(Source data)
☆ ☆ ☆ ☆ ☆

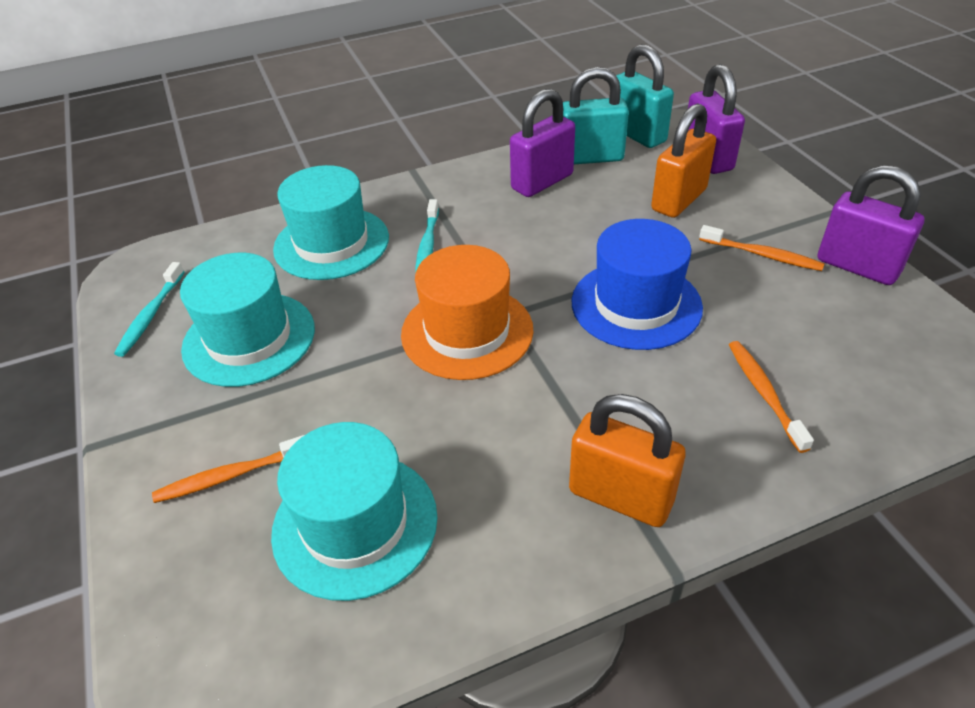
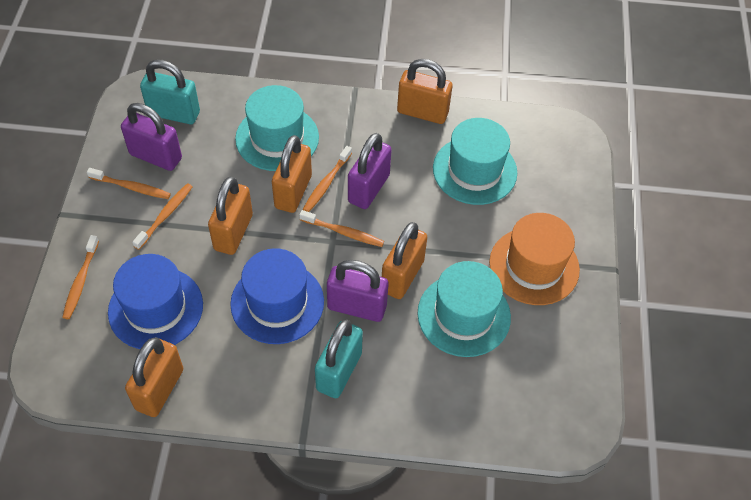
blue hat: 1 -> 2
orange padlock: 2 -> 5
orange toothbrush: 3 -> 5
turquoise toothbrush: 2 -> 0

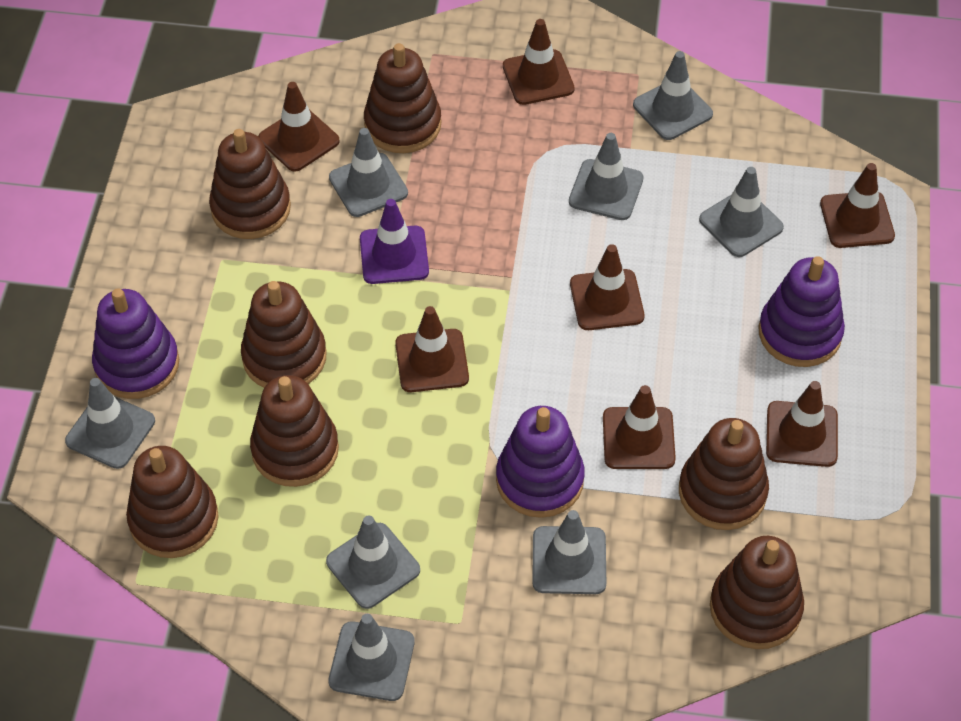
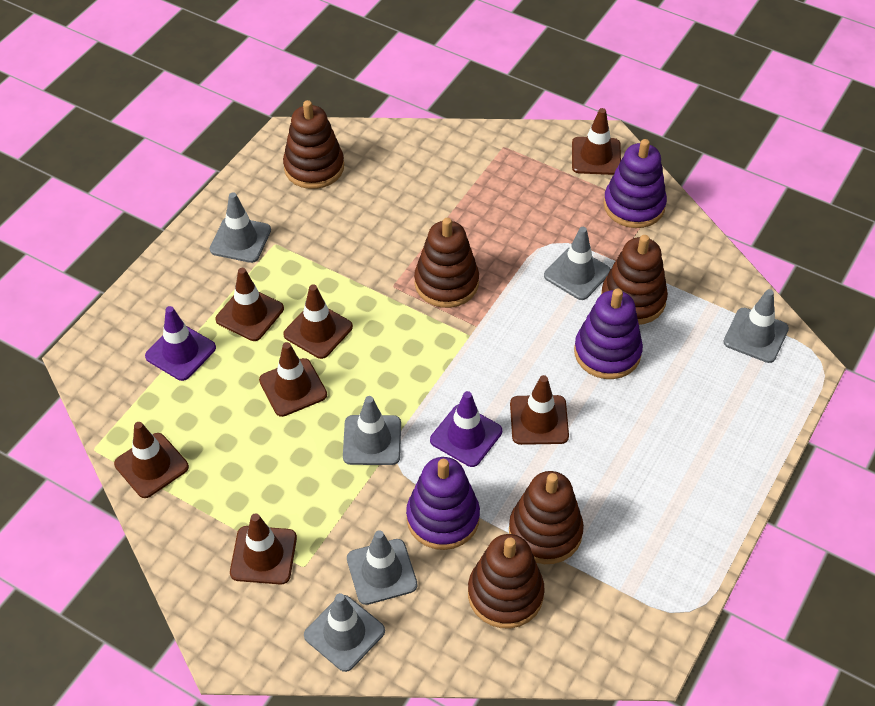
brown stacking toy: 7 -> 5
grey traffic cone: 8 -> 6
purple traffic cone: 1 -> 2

☆ ☆ ☆ ☆ ☆

- Action item
Exactly what appears in the records above must be returned, apart from the pictures.

- Response for this exercise
blue hat: 1 -> 2
orange padlock: 2 -> 5
orange toothbrush: 3 -> 5
turquoise toothbrush: 2 -> 0

brown stacking toy: 7 -> 5
grey traffic cone: 8 -> 6
purple traffic cone: 1 -> 2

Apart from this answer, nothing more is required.